Your assignment: Your reply should be an exact copy of the lines from the one that holds "yellow hammer: 9 -> 6" to the end of the data below.

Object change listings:
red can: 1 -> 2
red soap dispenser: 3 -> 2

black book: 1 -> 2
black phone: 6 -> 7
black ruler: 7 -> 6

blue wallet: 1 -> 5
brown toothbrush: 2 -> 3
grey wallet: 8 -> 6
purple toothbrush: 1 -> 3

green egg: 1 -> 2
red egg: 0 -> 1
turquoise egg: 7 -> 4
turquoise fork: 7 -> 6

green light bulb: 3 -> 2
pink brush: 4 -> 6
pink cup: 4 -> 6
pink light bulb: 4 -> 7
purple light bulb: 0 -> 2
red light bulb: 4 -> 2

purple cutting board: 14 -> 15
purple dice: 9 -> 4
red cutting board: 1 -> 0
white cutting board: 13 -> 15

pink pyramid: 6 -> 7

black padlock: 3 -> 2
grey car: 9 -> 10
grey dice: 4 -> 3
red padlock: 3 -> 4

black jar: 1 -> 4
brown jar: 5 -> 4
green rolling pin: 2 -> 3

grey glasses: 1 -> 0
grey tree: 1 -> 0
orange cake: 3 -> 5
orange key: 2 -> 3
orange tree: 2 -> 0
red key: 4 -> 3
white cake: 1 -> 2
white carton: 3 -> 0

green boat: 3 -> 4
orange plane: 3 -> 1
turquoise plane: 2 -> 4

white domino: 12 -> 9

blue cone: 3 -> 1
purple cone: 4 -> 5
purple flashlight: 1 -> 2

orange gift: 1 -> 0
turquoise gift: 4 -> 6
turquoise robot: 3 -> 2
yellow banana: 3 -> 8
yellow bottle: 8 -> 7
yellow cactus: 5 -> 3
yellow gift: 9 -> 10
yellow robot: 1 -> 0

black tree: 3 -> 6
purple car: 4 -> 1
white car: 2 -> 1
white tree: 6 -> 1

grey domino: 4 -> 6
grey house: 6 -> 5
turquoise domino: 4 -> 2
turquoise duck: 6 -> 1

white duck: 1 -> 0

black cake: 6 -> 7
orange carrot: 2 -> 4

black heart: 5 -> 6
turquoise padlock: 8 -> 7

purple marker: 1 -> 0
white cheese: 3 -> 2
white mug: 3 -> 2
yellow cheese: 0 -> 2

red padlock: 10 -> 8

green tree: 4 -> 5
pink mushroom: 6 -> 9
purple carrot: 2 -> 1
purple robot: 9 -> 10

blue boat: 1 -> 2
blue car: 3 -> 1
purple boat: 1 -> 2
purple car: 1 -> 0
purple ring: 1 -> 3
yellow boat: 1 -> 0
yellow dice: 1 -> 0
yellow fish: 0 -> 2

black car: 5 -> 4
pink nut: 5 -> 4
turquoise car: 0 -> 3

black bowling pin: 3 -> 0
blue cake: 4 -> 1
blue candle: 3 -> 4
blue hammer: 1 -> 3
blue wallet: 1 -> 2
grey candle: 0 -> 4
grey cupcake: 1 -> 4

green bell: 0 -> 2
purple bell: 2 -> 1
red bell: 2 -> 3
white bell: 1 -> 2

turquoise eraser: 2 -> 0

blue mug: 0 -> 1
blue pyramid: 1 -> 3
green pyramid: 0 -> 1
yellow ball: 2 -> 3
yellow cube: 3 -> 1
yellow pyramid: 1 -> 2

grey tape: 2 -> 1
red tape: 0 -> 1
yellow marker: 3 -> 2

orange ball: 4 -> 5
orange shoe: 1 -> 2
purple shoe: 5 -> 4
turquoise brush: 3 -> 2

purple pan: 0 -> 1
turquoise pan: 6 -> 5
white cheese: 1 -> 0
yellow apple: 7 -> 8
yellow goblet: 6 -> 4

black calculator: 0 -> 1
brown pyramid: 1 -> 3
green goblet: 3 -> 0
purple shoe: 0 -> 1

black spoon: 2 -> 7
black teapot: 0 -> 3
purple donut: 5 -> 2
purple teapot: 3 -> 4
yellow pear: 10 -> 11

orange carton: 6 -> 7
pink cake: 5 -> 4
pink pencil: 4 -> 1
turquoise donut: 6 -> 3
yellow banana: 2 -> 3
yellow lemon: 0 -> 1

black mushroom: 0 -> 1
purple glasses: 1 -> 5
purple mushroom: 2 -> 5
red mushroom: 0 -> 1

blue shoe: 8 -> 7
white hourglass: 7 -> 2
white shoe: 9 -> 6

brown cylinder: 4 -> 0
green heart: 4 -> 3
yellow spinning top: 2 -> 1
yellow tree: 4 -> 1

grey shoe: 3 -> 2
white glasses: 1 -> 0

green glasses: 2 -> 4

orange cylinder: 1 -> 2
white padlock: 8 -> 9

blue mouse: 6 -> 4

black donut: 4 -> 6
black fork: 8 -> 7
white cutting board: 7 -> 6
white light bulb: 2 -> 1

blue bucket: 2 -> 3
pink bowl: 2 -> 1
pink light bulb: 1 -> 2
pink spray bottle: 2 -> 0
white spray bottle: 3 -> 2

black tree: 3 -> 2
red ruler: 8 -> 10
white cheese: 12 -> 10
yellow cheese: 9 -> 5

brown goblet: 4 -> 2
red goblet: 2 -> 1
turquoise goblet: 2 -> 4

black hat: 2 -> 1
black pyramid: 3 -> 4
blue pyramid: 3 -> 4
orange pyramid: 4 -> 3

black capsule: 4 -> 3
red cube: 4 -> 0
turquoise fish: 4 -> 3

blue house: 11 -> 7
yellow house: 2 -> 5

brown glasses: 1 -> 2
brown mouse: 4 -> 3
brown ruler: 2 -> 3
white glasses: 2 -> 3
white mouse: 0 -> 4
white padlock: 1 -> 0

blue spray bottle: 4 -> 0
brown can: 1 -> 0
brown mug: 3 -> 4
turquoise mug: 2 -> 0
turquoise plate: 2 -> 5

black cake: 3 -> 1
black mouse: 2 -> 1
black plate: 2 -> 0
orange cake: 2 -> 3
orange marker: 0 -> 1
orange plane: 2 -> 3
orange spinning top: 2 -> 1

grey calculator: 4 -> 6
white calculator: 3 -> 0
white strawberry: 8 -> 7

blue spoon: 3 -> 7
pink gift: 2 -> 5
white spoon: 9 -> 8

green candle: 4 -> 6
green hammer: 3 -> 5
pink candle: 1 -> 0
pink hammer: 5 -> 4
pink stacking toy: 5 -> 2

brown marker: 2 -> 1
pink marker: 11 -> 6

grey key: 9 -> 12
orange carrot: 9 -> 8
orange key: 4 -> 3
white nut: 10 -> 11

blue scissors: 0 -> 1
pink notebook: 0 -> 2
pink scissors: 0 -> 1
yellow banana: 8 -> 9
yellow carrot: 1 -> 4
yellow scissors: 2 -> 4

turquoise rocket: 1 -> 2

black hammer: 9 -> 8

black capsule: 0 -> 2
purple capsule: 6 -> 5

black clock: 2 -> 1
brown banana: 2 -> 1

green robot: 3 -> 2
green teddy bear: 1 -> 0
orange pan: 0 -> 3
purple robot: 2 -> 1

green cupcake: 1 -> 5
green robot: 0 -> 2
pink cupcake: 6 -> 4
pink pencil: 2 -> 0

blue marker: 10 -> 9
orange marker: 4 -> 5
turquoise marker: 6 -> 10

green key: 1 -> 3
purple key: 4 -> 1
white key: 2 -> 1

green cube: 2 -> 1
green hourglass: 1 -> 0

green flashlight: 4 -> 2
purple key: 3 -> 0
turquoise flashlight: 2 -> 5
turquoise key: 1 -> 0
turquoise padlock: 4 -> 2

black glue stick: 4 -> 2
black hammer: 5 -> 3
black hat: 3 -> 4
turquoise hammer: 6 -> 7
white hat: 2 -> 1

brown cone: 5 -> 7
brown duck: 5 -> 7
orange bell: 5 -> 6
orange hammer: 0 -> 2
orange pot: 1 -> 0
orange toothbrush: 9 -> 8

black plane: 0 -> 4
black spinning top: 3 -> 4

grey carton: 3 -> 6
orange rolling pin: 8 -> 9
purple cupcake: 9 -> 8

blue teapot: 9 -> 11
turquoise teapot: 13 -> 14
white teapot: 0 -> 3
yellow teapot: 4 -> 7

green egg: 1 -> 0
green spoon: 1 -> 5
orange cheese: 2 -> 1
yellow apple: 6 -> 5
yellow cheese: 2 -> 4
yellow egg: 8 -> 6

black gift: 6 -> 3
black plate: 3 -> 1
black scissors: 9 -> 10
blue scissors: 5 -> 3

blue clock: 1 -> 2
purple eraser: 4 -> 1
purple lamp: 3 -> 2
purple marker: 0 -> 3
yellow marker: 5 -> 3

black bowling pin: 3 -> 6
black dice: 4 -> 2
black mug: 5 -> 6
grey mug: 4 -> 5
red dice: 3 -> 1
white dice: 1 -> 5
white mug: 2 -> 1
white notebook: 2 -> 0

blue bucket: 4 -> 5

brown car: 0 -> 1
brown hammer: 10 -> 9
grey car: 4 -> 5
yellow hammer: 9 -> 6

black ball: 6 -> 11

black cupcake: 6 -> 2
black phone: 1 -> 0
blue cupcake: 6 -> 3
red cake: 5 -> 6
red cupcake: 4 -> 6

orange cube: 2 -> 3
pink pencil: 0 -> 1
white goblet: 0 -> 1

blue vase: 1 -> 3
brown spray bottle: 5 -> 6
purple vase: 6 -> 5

Response for this exercise:
yellow hammer: 9 -> 6

black ball: 6 -> 11

black cupcake: 6 -> 2
black phone: 1 -> 0
blue cupcake: 6 -> 3
red cake: 5 -> 6
red cupcake: 4 -> 6

orange cube: 2 -> 3
pink pencil: 0 -> 1
white goblet: 0 -> 1

blue vase: 1 -> 3
brown spray bottle: 5 -> 6
purple vase: 6 -> 5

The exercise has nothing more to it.